Revision comparison data:
====

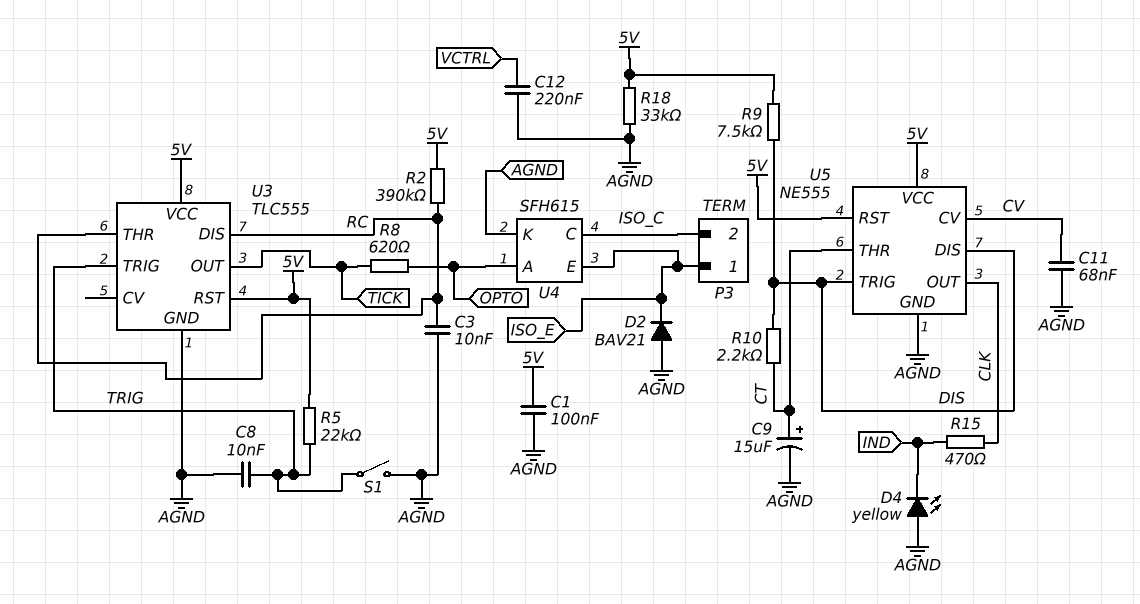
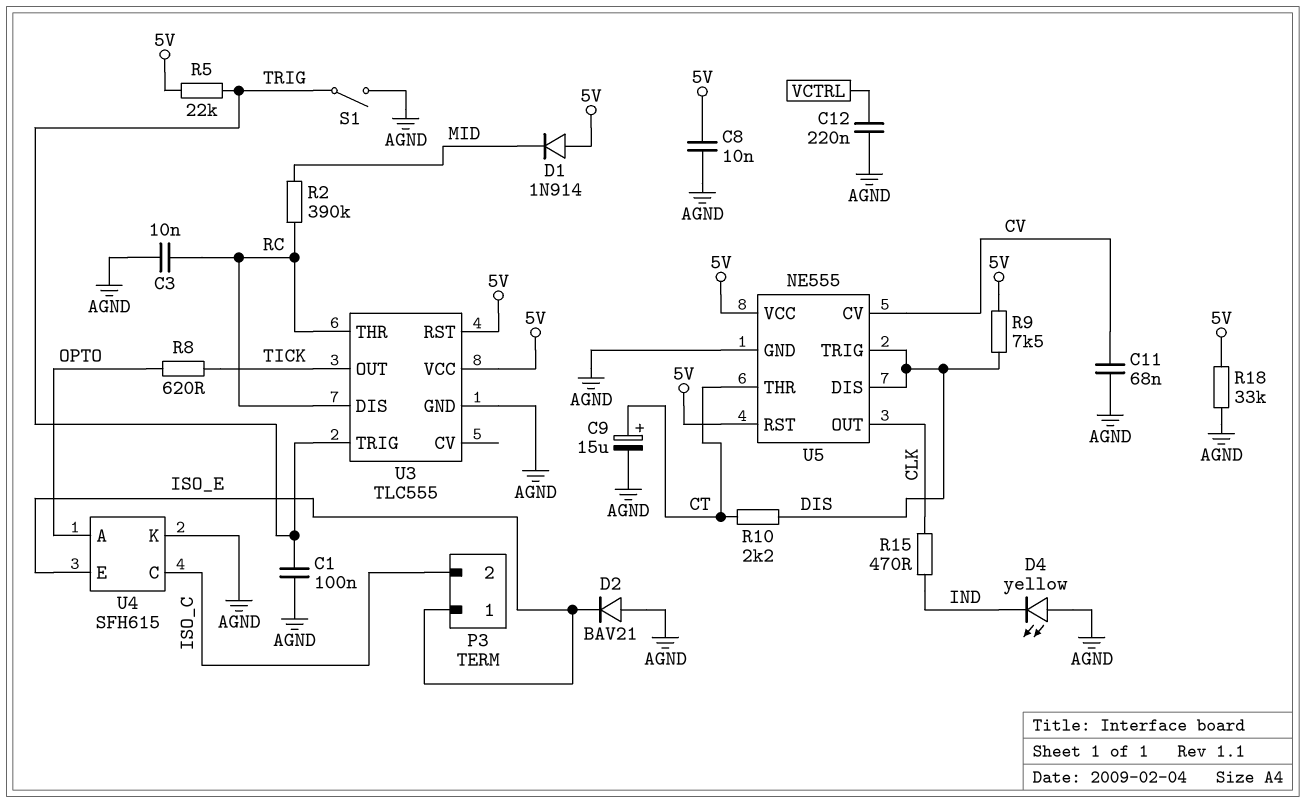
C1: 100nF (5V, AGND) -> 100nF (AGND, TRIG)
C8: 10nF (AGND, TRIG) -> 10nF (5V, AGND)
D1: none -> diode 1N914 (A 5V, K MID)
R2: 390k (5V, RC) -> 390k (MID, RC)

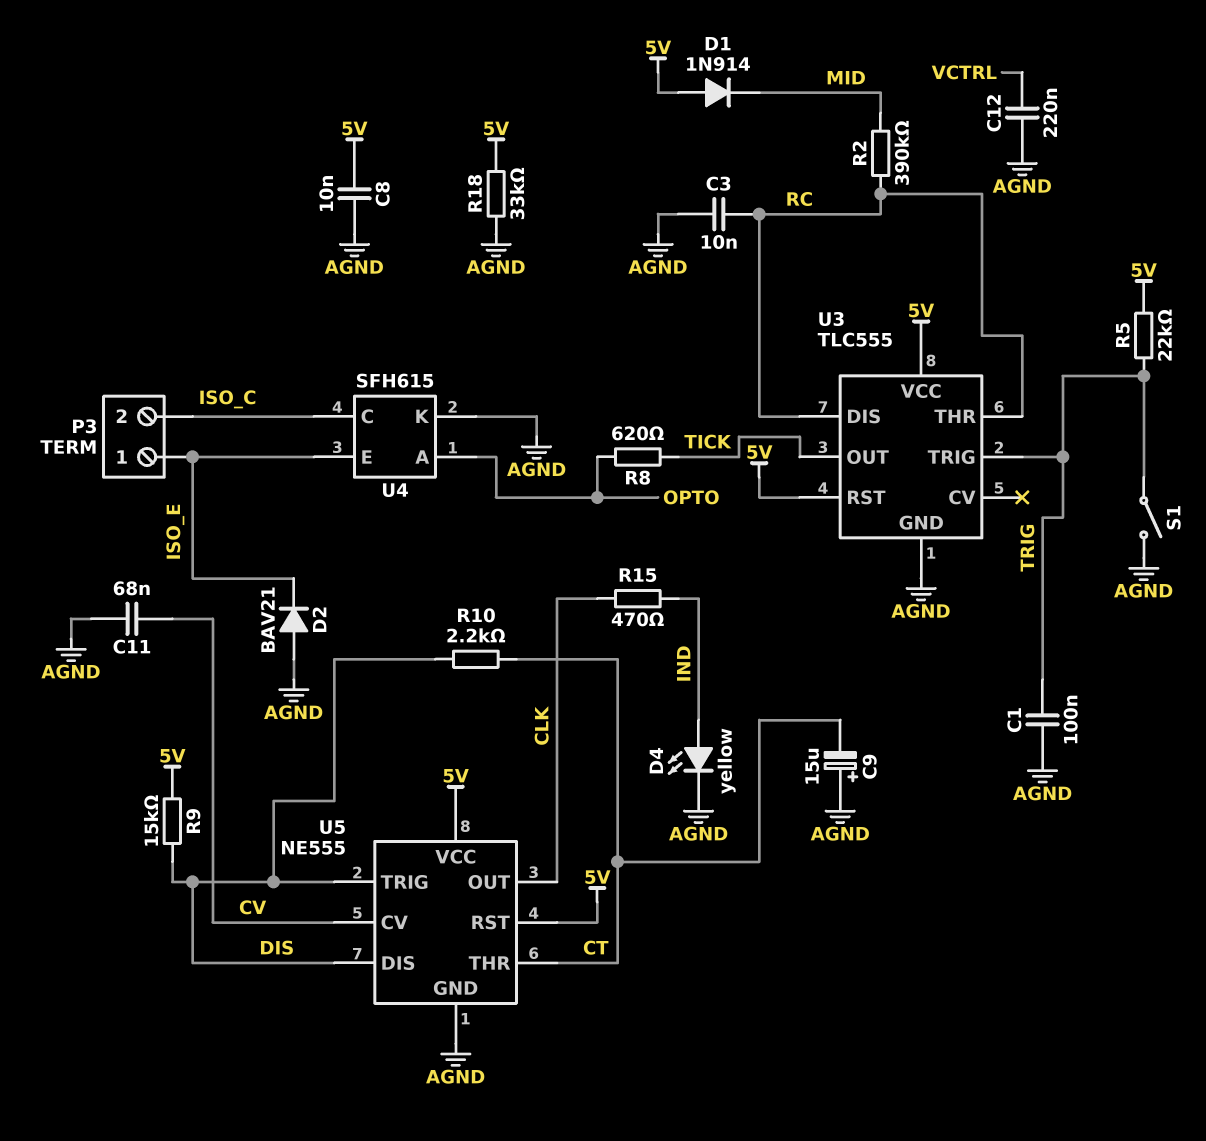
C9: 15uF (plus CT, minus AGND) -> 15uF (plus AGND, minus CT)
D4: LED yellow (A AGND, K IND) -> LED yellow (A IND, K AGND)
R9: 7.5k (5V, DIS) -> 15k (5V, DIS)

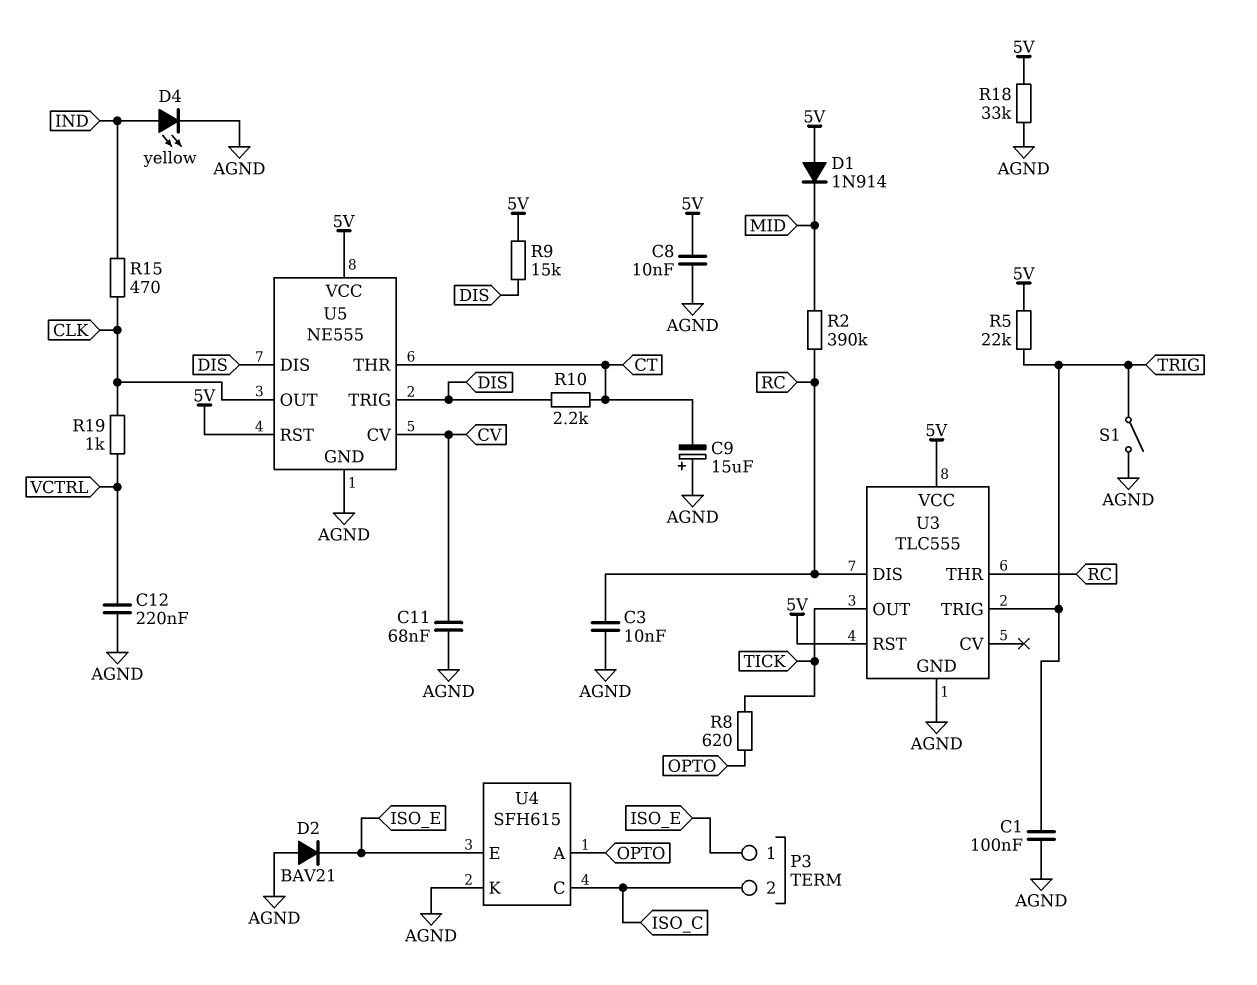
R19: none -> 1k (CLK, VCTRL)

====

### WORK REQUEST
No picture is to be printed. Output exactly the lines above from the line containing "C8: 10nF (AGND, TRIG) -> 10nF (5V, AGND)" through the line containing "R9: 7.5k (5V, DIS) -> 15k (5V, DIS)".

### TASK OUTPUT
C8: 10nF (AGND, TRIG) -> 10nF (5V, AGND)
D1: none -> diode 1N914 (A 5V, K MID)
R2: 390k (5V, RC) -> 390k (MID, RC)

C9: 15uF (plus CT, minus AGND) -> 15uF (plus AGND, minus CT)
D4: LED yellow (A AGND, K IND) -> LED yellow (A IND, K AGND)
R9: 7.5k (5V, DIS) -> 15k (5V, DIS)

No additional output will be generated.